Revision tracking records:
● ● ● ● ●
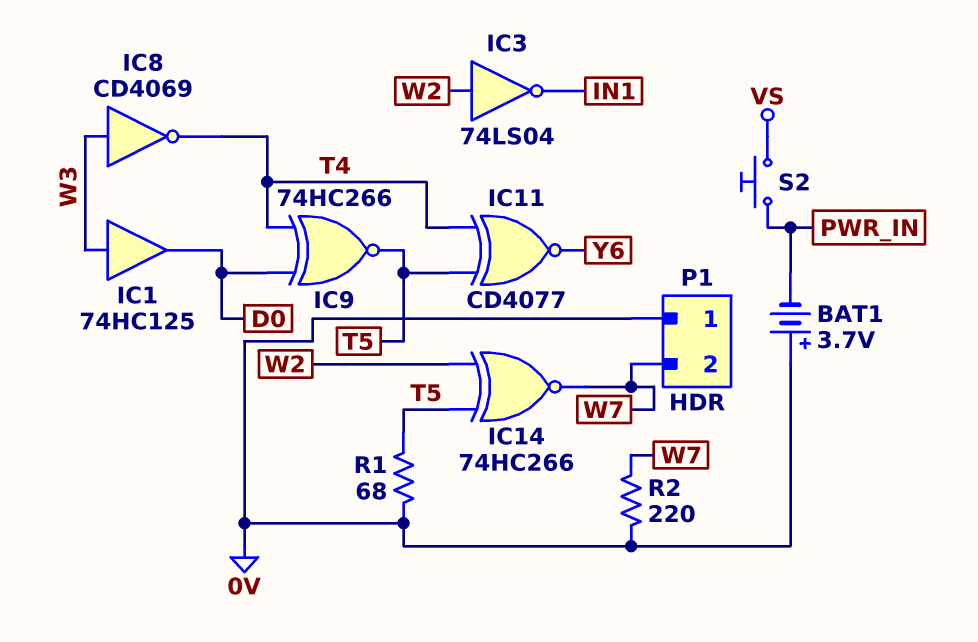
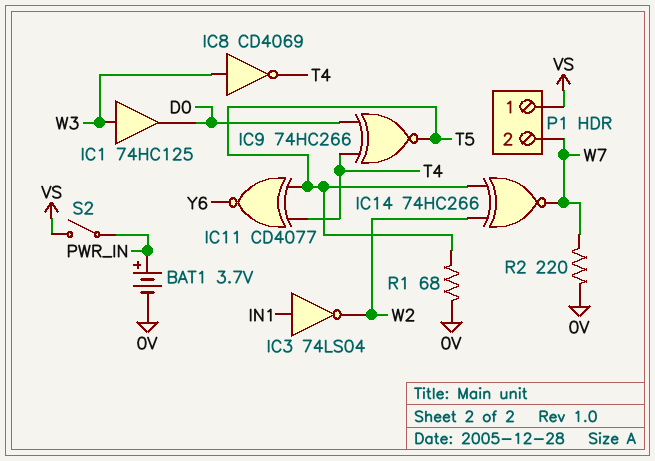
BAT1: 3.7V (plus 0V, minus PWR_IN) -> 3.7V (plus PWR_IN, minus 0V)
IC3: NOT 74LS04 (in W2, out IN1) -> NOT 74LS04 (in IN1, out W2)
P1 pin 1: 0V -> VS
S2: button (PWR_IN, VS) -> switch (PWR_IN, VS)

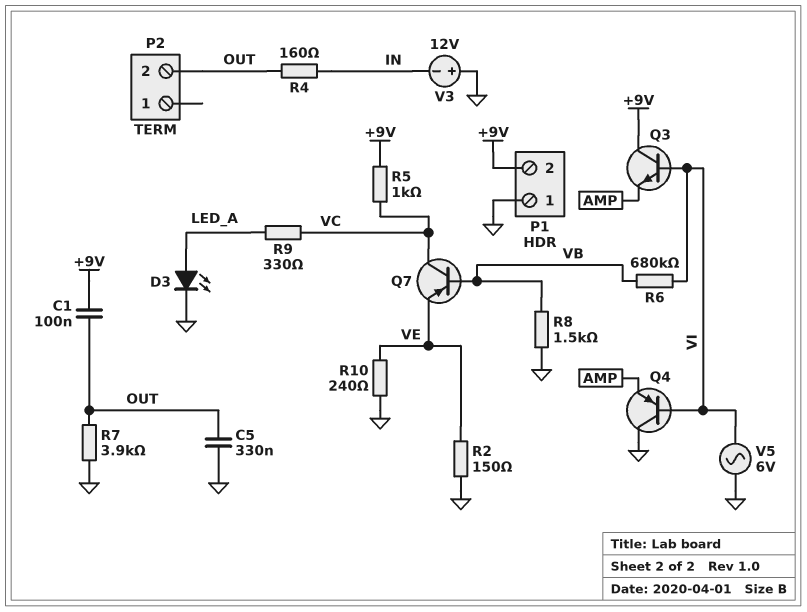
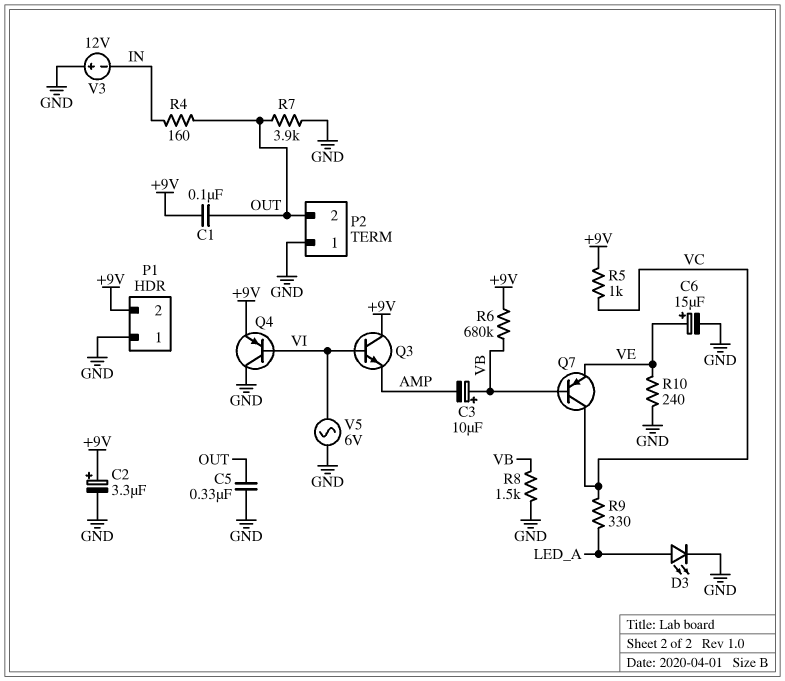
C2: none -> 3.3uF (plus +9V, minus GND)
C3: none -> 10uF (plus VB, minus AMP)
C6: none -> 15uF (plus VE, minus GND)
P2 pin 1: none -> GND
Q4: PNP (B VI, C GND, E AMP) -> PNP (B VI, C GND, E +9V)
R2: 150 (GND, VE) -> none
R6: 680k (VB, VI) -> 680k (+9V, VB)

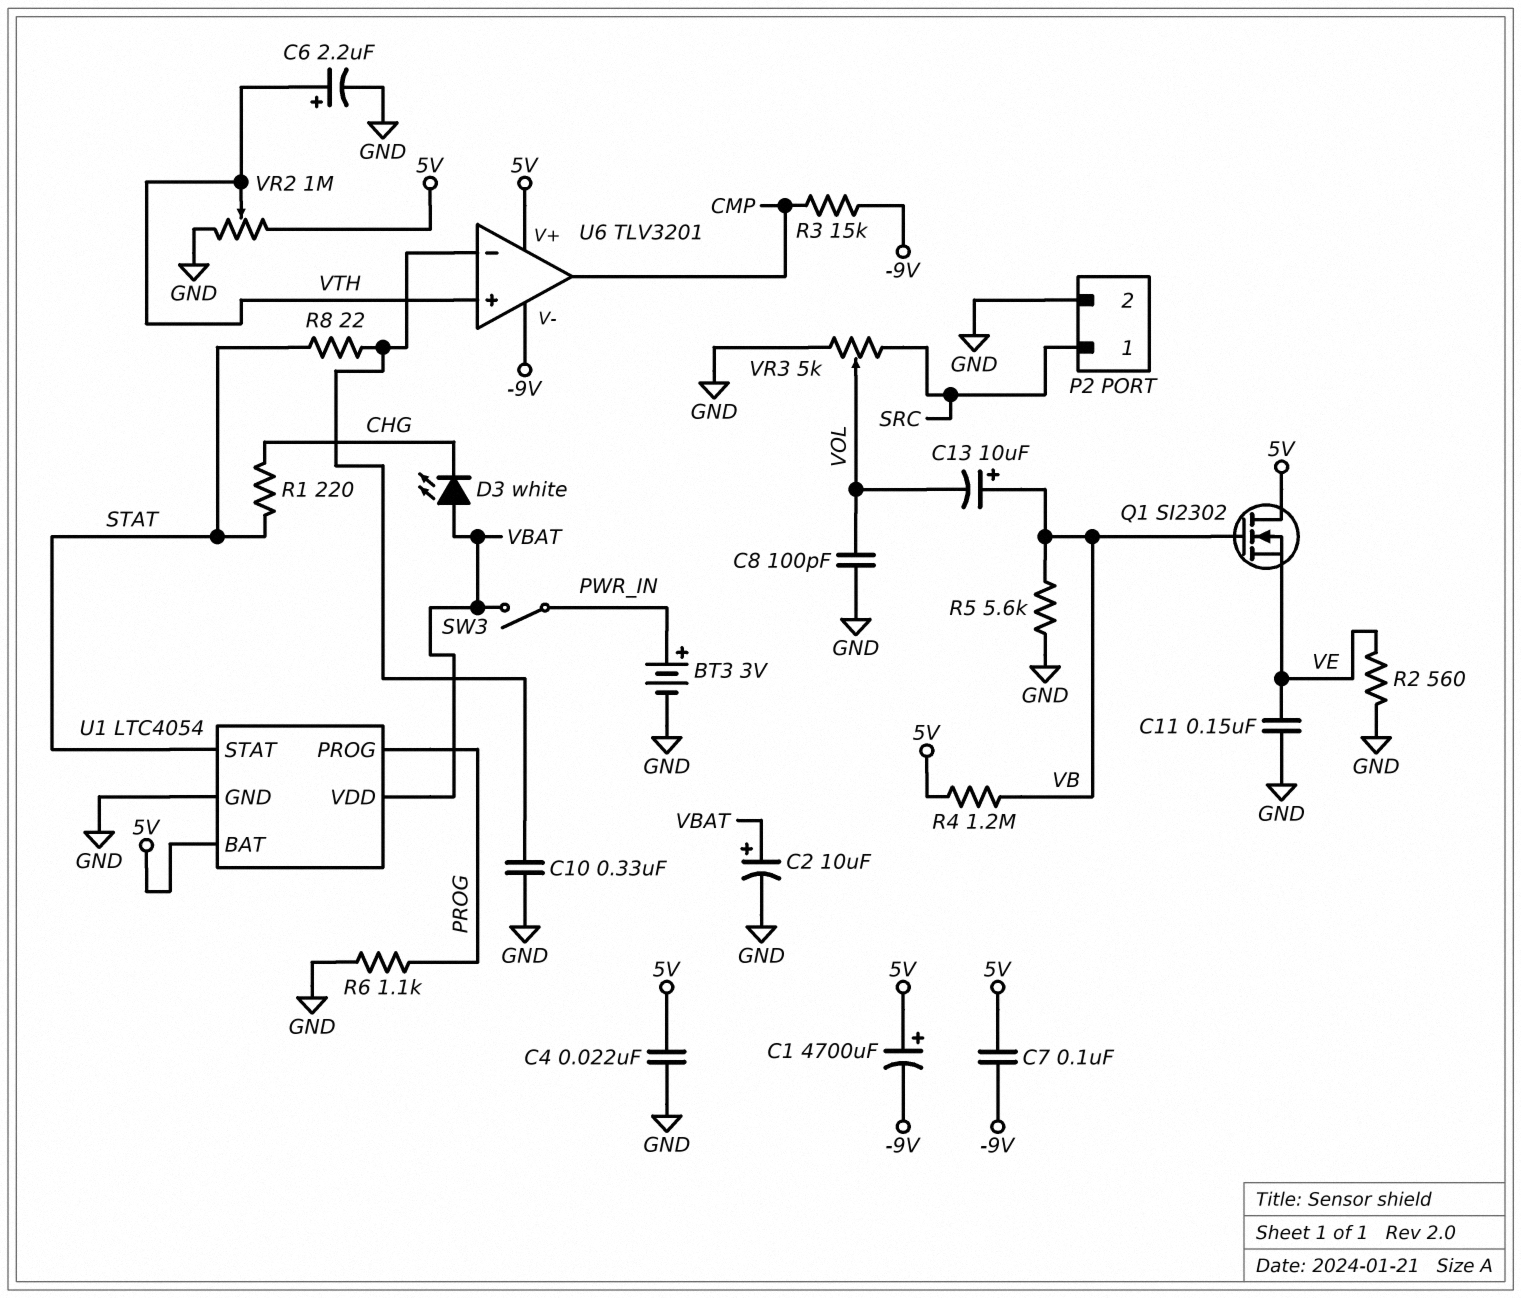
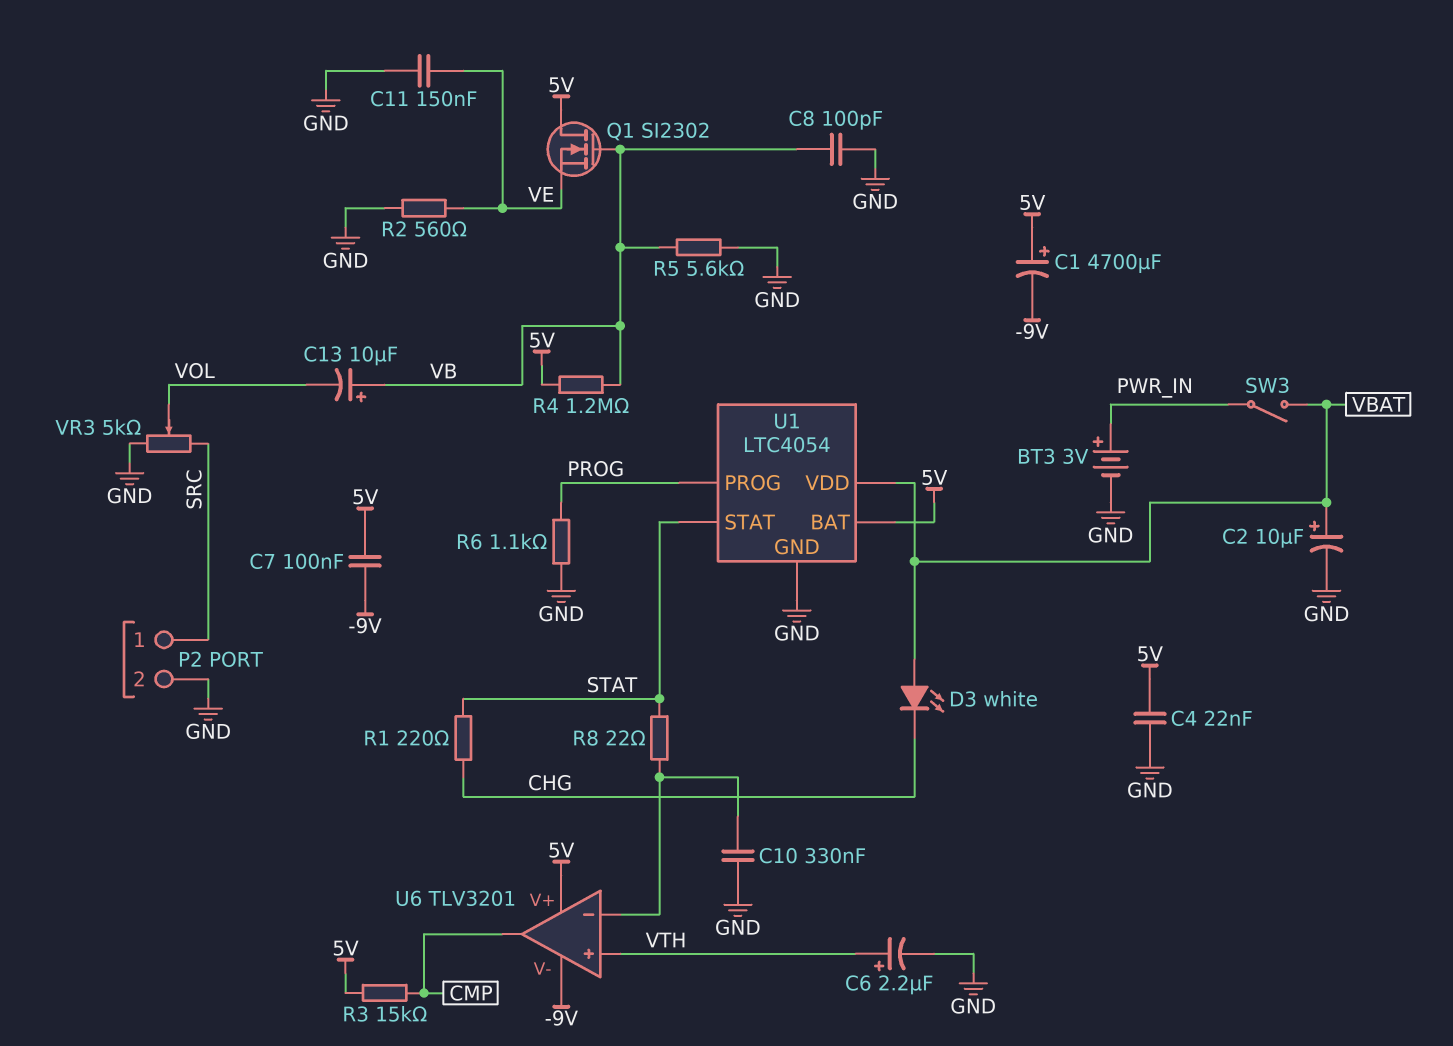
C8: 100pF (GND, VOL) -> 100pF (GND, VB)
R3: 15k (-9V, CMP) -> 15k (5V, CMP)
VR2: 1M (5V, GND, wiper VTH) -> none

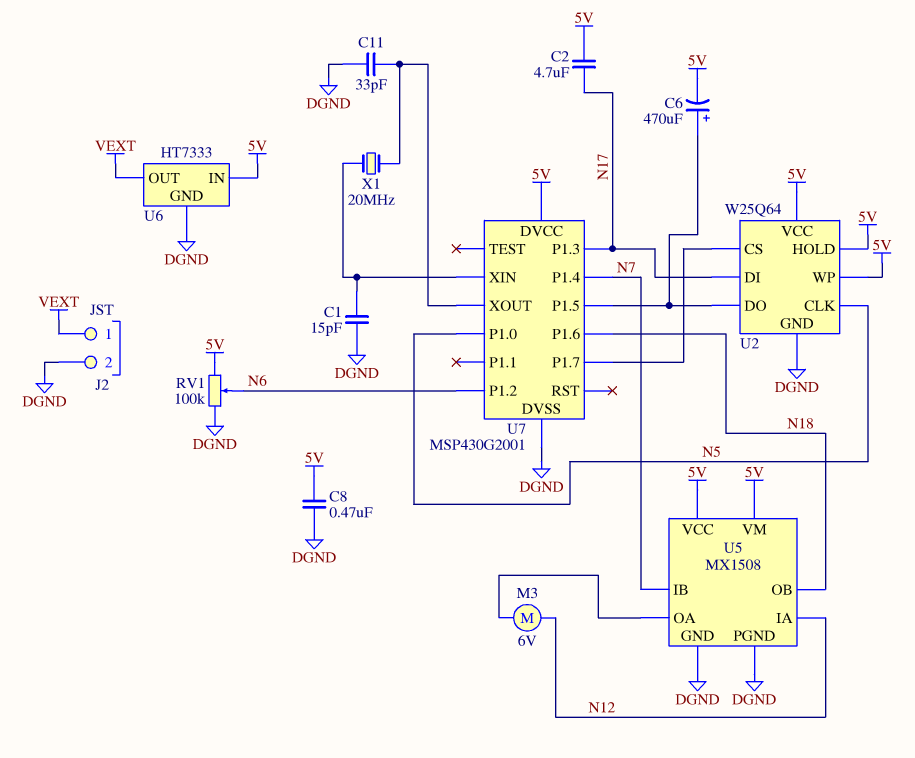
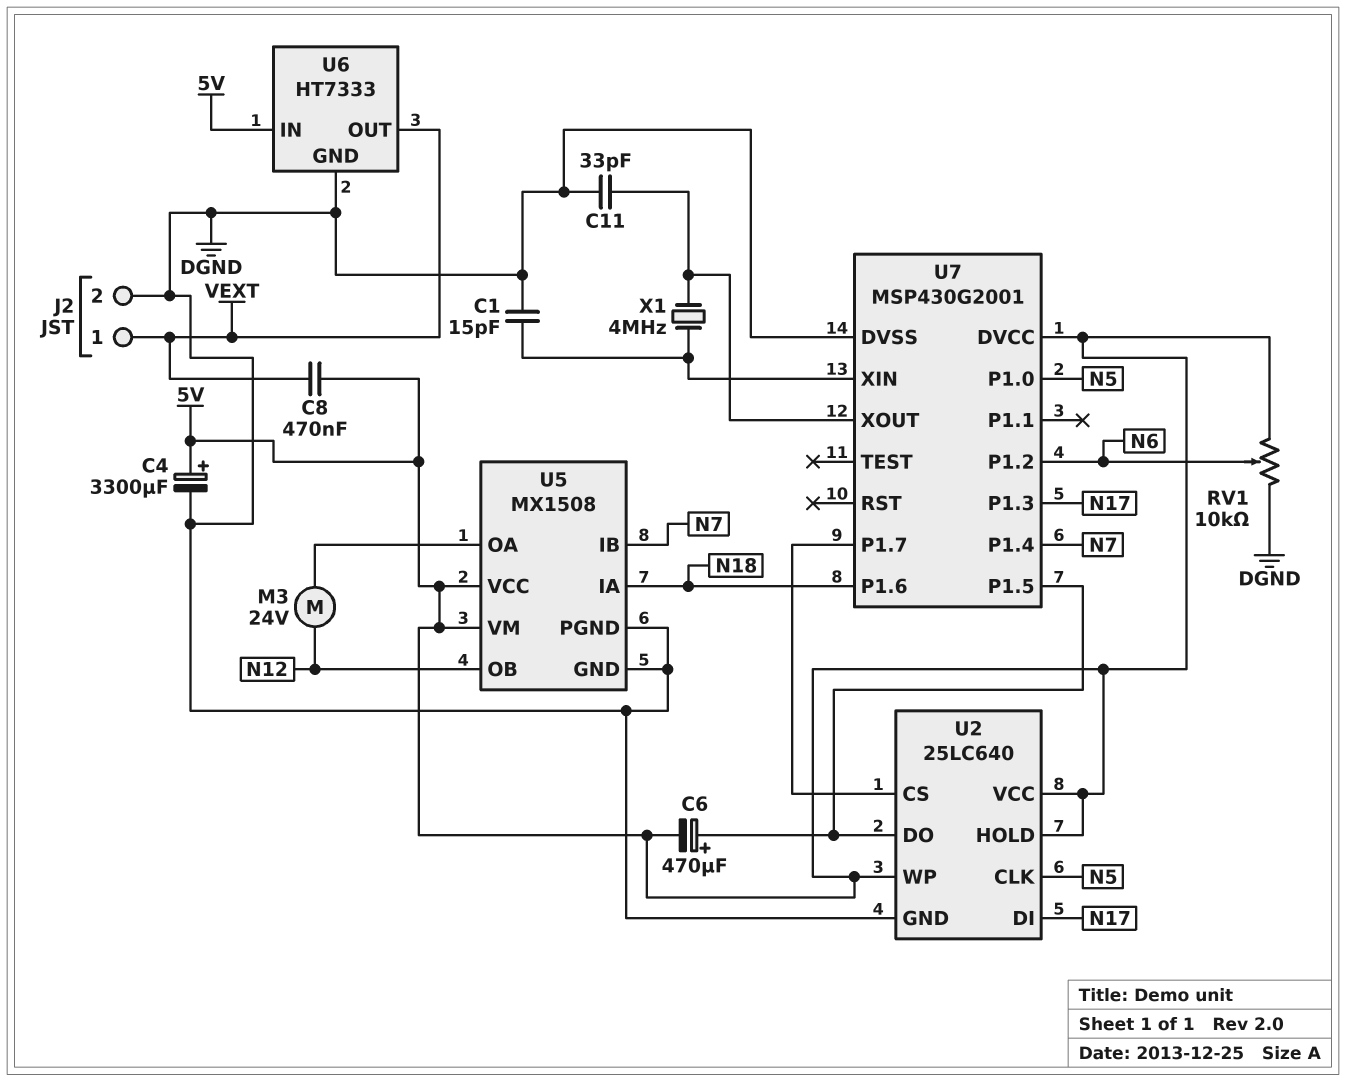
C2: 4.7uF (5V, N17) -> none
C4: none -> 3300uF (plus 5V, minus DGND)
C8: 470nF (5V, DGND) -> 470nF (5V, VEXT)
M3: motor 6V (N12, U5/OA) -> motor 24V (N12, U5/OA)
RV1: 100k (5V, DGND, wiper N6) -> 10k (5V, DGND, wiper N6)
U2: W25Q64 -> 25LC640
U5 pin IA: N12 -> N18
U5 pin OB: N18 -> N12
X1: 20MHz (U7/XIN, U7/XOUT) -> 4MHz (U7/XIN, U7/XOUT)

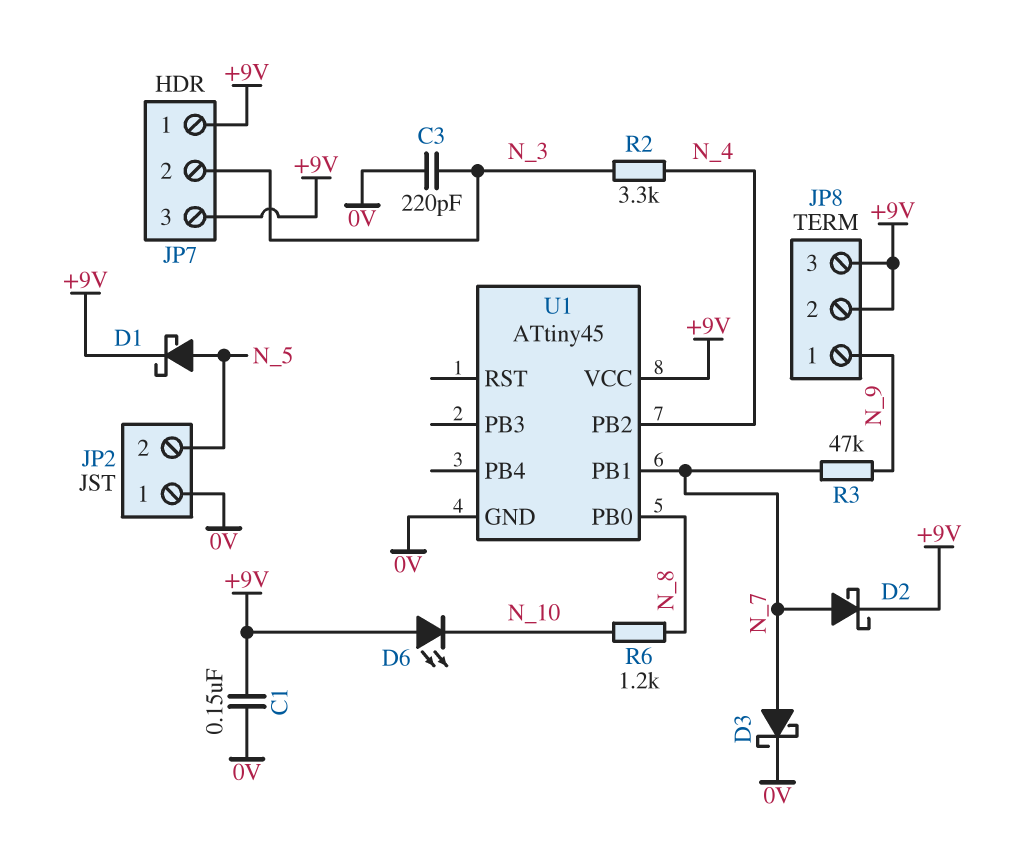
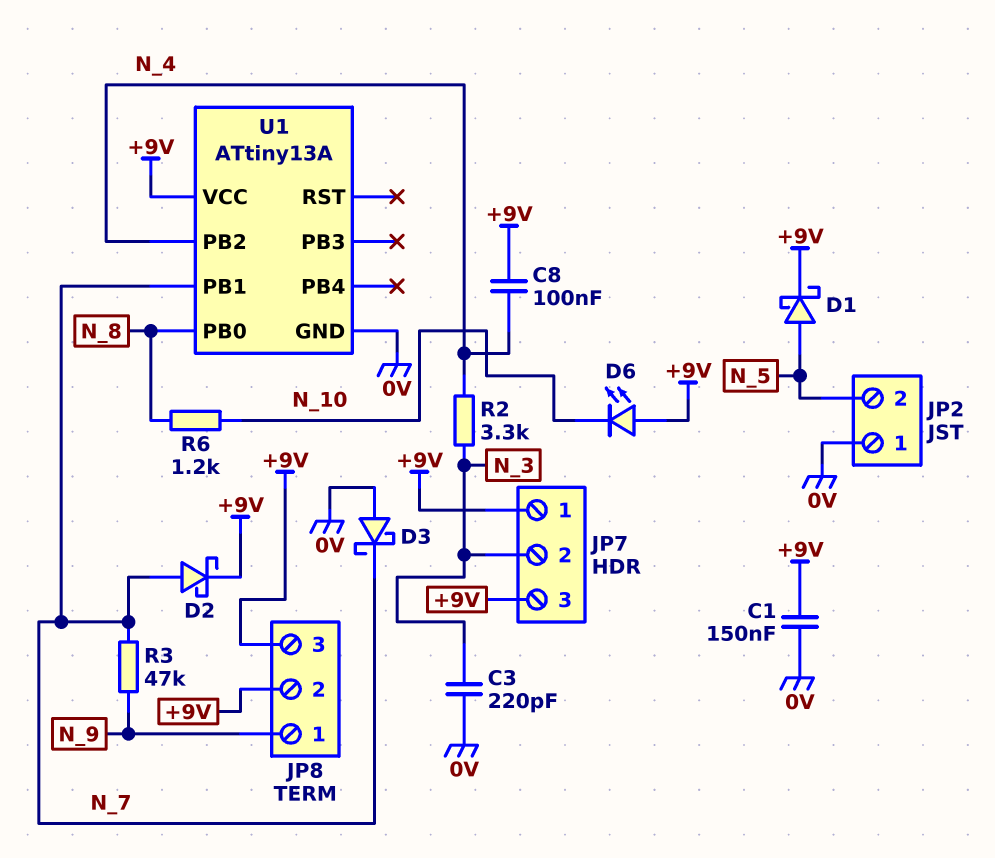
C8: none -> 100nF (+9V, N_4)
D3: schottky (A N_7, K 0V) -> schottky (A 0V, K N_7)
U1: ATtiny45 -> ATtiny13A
● ● ● ● ●
Task goal: Exactly as written above, print every line of the data but not its pictures.

Your response:
BAT1: 3.7V (plus 0V, minus PWR_IN) -> 3.7V (plus PWR_IN, minus 0V)
IC3: NOT 74LS04 (in W2, out IN1) -> NOT 74LS04 (in IN1, out W2)
P1 pin 1: 0V -> VS
S2: button (PWR_IN, VS) -> switch (PWR_IN, VS)

C2: none -> 3.3uF (plus +9V, minus GND)
C3: none -> 10uF (plus VB, minus AMP)
C6: none -> 15uF (plus VE, minus GND)
P2 pin 1: none -> GND
Q4: PNP (B VI, C GND, E AMP) -> PNP (B VI, C GND, E +9V)
R2: 150 (GND, VE) -> none
R6: 680k (VB, VI) -> 680k (+9V, VB)

C8: 100pF (GND, VOL) -> 100pF (GND, VB)
R3: 15k (-9V, CMP) -> 15k (5V, CMP)
VR2: 1M (5V, GND, wiper VTH) -> none

C2: 4.7uF (5V, N17) -> none
C4: none -> 3300uF (plus 5V, minus DGND)
C8: 470nF (5V, DGND) -> 470nF (5V, VEXT)
M3: motor 6V (N12, U5/OA) -> motor 24V (N12, U5/OA)
RV1: 100k (5V, DGND, wiper N6) -> 10k (5V, DGND, wiper N6)
U2: W25Q64 -> 25LC640
U5 pin IA: N12 -> N18
U5 pin OB: N18 -> N12
X1: 20MHz (U7/XIN, U7/XOUT) -> 4MHz (U7/XIN, U7/XOUT)

C8: none -> 100nF (+9V, N_4)
D3: schottky (A N_7, K 0V) -> schottky (A 0V, K N_7)
U1: ATtiny45 -> ATtiny13A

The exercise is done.